── Data to use

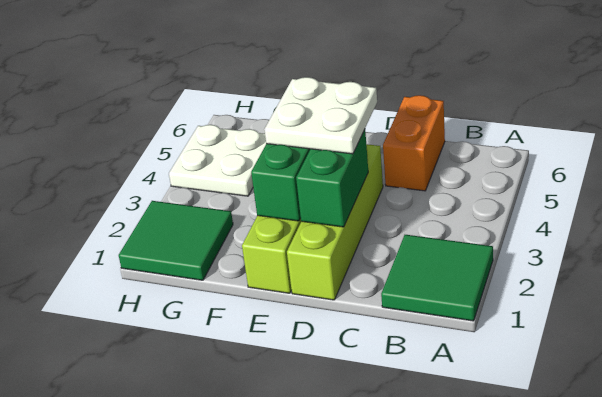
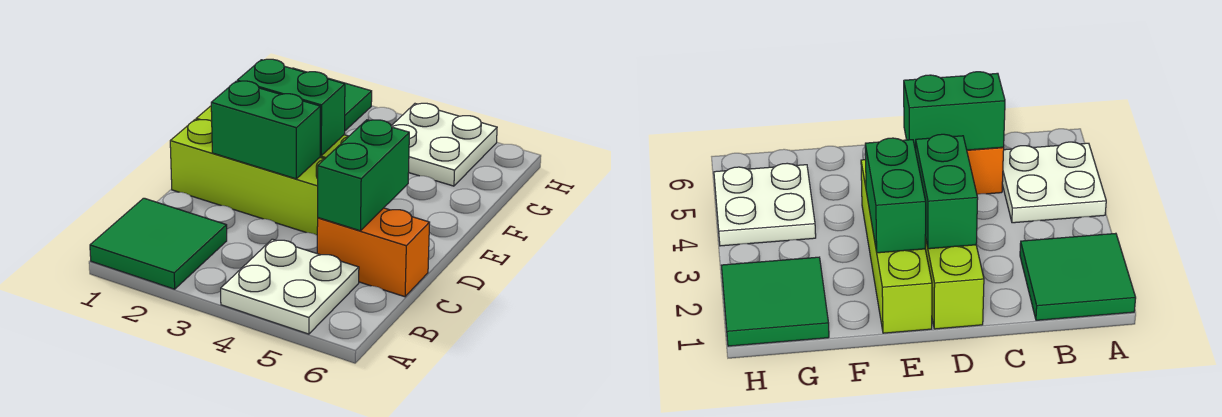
none -> green brick C5:D5 level 2
white plate D3:E4 level 3 -> white plate A4:B5 level 1

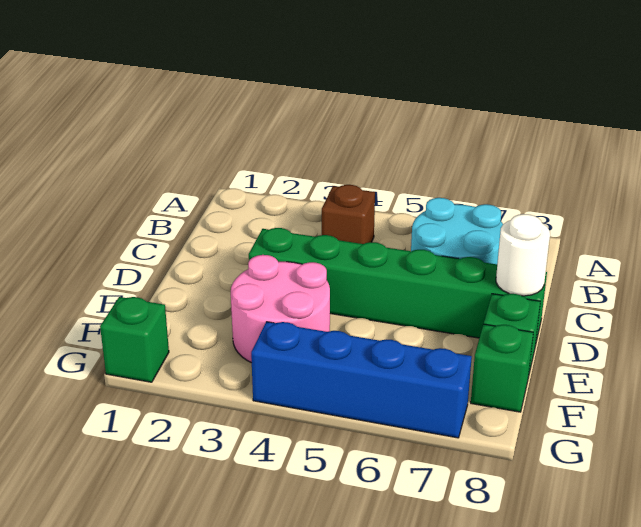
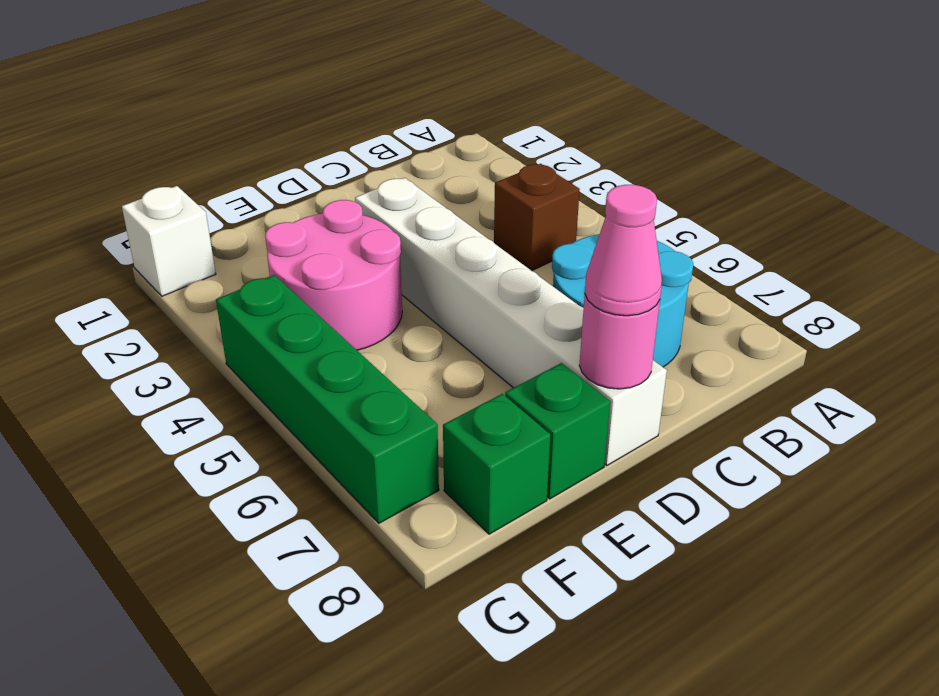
green brick D3:D8 level 1 -> white brick D3:D8 level 1
white round brick D8 level 2 -> pink round brick D8 level 2
none -> pink cone D8 level 3
green brick G1 level 1 -> white brick G1 level 1
blue brick G4:G7 level 1 -> green brick G4:G7 level 1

────

▶ [Try it] Would you please return every line in the listing where "brick" shows up?

▶ [Written solution]
none -> green brick C5:D5 level 2
green brick D3:D8 level 1 -> white brick D3:D8 level 1
white round brick D8 level 2 -> pink round brick D8 level 2
green brick G1 level 1 -> white brick G1 level 1
blue brick G4:G7 level 1 -> green brick G4:G7 level 1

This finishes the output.